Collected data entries
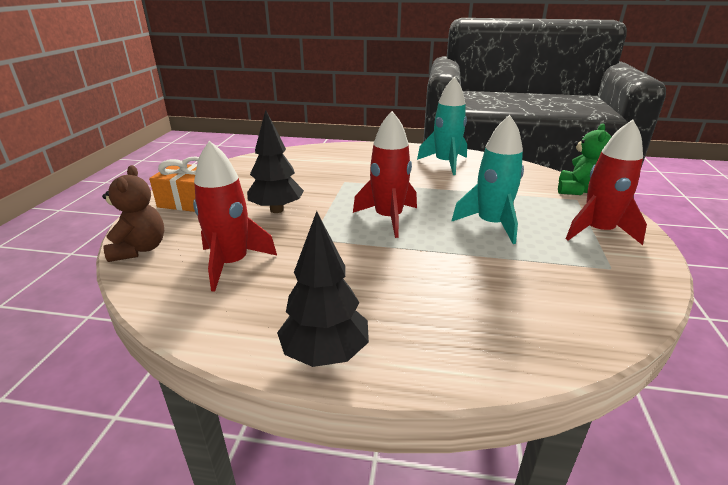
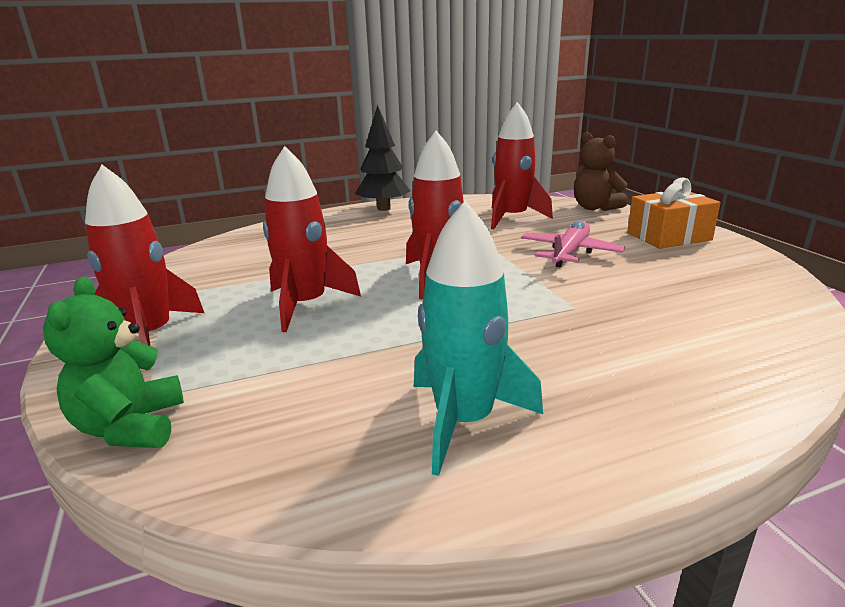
camera: 150 degrees right, 5 degrees down
(277, 210) = (570, 253): black tree -> pink plane
(491, 224) = (306, 305): turquoise rocket -> red rocket

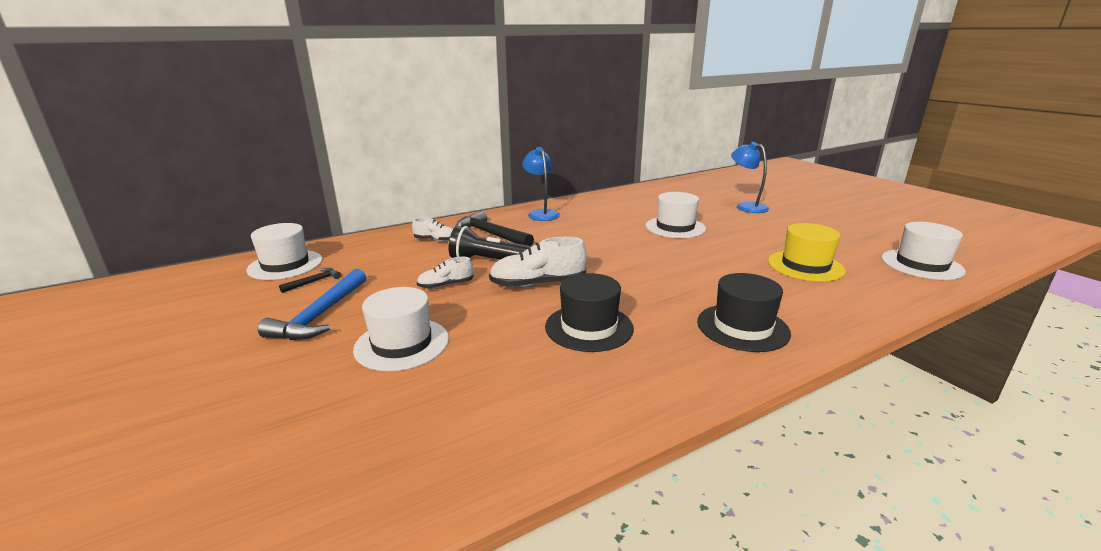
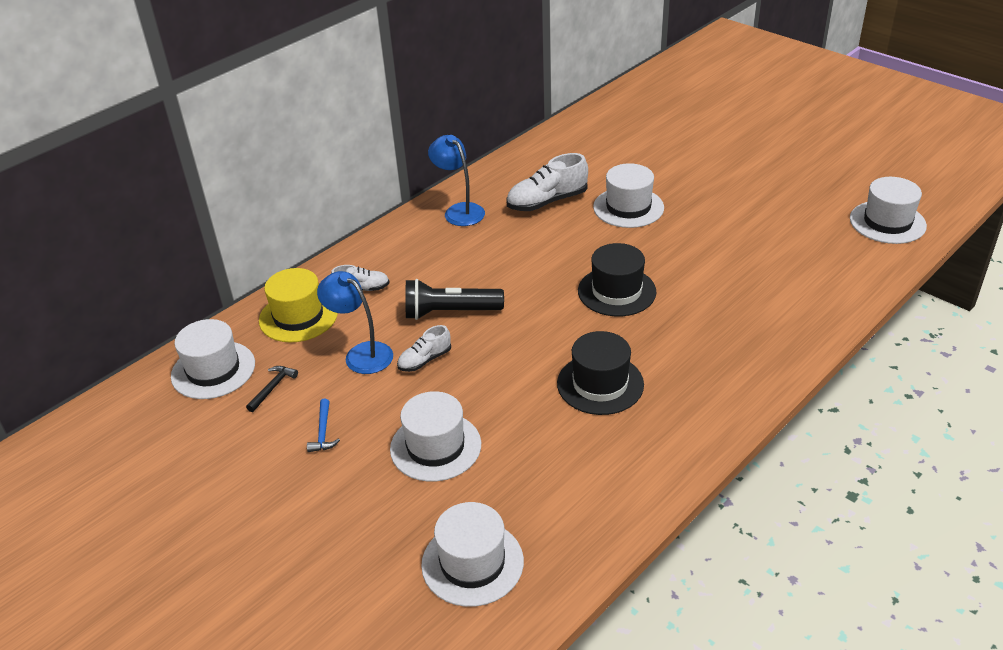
camera: 15 degrees left, 15 degrees up
(320, 315) = (323, 432): blue hammer -> blue hammer, size x0.49
(346, 454) = (472, 563): none -> white hat
(491, 234) = (421, 264): black hammer -> none
(538, 284) = (521, 336): white shoe -> white shoe (547, 202)
(742, 327) = (737, 351): black hat -> black hat (616, 291)
(746, 206) = (697, 149): blue lamp -> blue lamp (361, 354)
(805, 266) = (779, 248): yellow hat -> yellow hat (298, 316)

▶ [WORK ITEM] Print only the lines running from the one with "(346, 454) = (472, 563): none -> white hat" to the final line of the data above, each exactly as it appears.

▶ [ANSWER FOR THIS EXERCISE]
(346, 454) = (472, 563): none -> white hat
(491, 234) = (421, 264): black hammer -> none
(538, 284) = (521, 336): white shoe -> white shoe (547, 202)
(742, 327) = (737, 351): black hat -> black hat (616, 291)
(746, 206) = (697, 149): blue lamp -> blue lamp (361, 354)
(805, 266) = (779, 248): yellow hat -> yellow hat (298, 316)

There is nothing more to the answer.